WORK ORDER
Here are the records. Write out exactly the lines between the one holding "blue line: (112, 60) -> (97, 54), moved" and the one holding "pink semicircle: (33, 116)", inclusive.

[Extracted data entries]

● ● ●

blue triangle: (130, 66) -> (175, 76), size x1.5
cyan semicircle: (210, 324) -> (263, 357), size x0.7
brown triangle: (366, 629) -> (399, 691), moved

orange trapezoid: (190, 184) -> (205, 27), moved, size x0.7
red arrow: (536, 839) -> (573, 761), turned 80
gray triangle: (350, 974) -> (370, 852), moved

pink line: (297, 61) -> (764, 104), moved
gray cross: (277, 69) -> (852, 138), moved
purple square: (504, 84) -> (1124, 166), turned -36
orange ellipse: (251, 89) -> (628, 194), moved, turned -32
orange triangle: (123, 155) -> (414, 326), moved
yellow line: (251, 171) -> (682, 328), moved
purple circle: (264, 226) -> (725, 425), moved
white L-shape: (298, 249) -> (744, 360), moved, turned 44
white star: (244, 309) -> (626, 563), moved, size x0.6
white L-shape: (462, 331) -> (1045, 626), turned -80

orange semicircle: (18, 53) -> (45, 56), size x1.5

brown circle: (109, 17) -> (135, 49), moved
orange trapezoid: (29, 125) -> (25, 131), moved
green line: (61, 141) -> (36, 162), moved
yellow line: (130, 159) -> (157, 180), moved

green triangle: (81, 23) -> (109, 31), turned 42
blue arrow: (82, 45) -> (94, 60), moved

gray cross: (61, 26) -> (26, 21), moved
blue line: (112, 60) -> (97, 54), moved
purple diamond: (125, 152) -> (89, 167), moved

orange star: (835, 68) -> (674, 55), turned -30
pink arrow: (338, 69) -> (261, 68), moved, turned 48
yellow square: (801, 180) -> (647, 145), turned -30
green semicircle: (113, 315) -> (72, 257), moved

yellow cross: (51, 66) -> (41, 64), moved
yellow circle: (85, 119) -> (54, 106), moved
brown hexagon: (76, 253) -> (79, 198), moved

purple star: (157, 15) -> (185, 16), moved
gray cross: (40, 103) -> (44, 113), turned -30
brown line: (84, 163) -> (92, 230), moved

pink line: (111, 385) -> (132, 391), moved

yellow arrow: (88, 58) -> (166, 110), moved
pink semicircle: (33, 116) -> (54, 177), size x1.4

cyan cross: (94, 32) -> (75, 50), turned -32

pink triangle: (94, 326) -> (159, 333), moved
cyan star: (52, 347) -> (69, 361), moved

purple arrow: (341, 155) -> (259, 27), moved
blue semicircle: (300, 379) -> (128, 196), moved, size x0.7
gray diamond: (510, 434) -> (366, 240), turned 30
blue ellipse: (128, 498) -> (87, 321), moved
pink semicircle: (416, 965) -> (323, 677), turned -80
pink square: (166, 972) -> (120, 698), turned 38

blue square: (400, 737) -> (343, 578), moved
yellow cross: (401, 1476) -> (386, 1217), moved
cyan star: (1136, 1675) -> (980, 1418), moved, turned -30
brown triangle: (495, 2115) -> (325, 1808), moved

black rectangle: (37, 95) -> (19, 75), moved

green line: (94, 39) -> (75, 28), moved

● ● ●

EXERCISE OUTPUT
blue line: (112, 60) -> (97, 54), moved
purple diamond: (125, 152) -> (89, 167), moved

orange star: (835, 68) -> (674, 55), turned -30
pink arrow: (338, 69) -> (261, 68), moved, turned 48
yellow square: (801, 180) -> (647, 145), turned -30
green semicircle: (113, 315) -> (72, 257), moved

yellow cross: (51, 66) -> (41, 64), moved
yellow circle: (85, 119) -> (54, 106), moved
brown hexagon: (76, 253) -> (79, 198), moved

purple star: (157, 15) -> (185, 16), moved
gray cross: (40, 103) -> (44, 113), turned -30
brown line: (84, 163) -> (92, 230), moved

pink line: (111, 385) -> (132, 391), moved

yellow arrow: (88, 58) -> (166, 110), moved
pink semicircle: (33, 116) -> (54, 177), size x1.4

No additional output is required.